[Opening Entries provided section]

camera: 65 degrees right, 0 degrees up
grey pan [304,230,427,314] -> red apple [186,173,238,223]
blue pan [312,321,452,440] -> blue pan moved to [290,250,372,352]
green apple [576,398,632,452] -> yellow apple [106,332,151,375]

[Closing Entries provided section]
[Opening Entries provided section]

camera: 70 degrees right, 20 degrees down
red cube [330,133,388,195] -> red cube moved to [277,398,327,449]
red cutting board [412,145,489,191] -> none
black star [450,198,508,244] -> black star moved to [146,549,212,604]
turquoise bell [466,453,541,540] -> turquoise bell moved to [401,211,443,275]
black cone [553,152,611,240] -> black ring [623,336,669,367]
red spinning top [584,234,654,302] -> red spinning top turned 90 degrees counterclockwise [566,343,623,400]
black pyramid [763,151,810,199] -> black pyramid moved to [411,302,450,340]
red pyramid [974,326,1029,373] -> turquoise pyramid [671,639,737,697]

[Closing Entries provided section]
[Opening Entries provided section]

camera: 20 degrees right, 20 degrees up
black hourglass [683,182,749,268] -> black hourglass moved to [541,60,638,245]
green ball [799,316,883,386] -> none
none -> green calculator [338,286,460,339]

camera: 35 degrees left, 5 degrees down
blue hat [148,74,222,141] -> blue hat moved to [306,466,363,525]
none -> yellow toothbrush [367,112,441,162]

[Closing Entries provided section]

■ About this task: What you give back should be only the lines of the records above, starting at the line with "blue pan [312,321,452,440]" and ending at the line with "green apple [576,398,632,452]", restated word for word.

■ Your response:
blue pan [312,321,452,440] -> blue pan moved to [290,250,372,352]
green apple [576,398,632,452] -> yellow apple [106,332,151,375]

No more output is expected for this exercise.